### Task
In the entries below, identify every line with the string "orange" and copy it.

BEGIN Dataset extract

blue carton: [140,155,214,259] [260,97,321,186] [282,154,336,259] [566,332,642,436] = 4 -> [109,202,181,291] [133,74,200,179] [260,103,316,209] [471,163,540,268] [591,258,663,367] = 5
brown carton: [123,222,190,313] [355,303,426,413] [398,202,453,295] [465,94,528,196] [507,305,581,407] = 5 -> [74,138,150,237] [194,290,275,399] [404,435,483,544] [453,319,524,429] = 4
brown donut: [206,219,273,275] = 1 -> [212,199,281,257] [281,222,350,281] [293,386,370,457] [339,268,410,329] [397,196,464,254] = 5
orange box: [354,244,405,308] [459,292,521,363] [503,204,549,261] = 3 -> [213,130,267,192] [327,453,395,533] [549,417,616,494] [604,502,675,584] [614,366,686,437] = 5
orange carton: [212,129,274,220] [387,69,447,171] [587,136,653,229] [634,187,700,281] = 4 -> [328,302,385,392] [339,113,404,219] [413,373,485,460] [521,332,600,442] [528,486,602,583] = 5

END Dataset extract
BEGIN Dataset extract

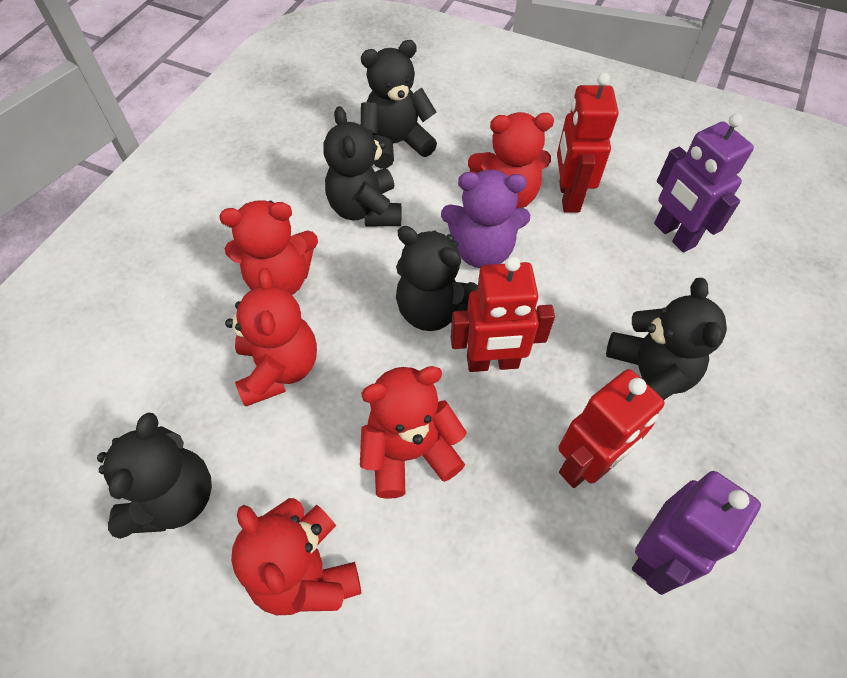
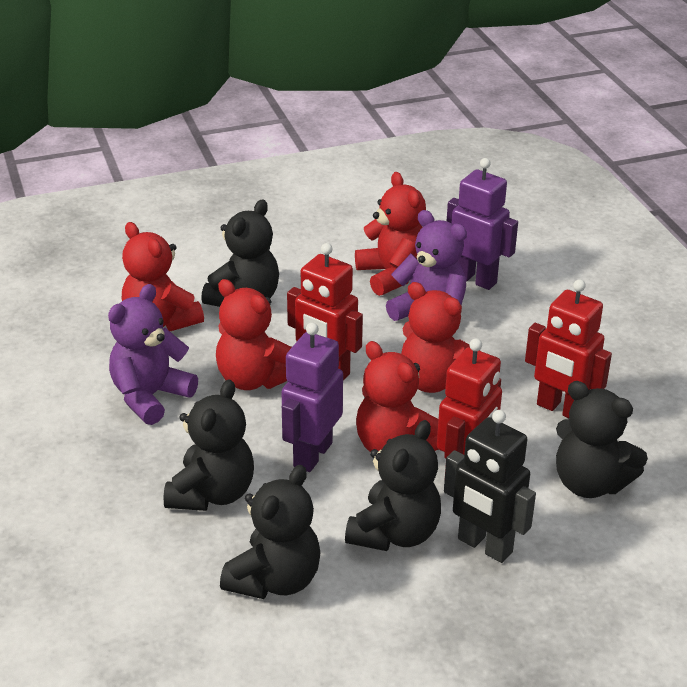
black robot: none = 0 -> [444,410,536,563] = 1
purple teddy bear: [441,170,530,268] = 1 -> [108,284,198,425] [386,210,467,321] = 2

END Dataset extract

### Response to the task
orange box: [354,244,405,308] [459,292,521,363] [503,204,549,261] = 3 -> [213,130,267,192] [327,453,395,533] [549,417,616,494] [604,502,675,584] [614,366,686,437] = 5
orange carton: [212,129,274,220] [387,69,447,171] [587,136,653,229] [634,187,700,281] = 4 -> [328,302,385,392] [339,113,404,219] [413,373,485,460] [521,332,600,442] [528,486,602,583] = 5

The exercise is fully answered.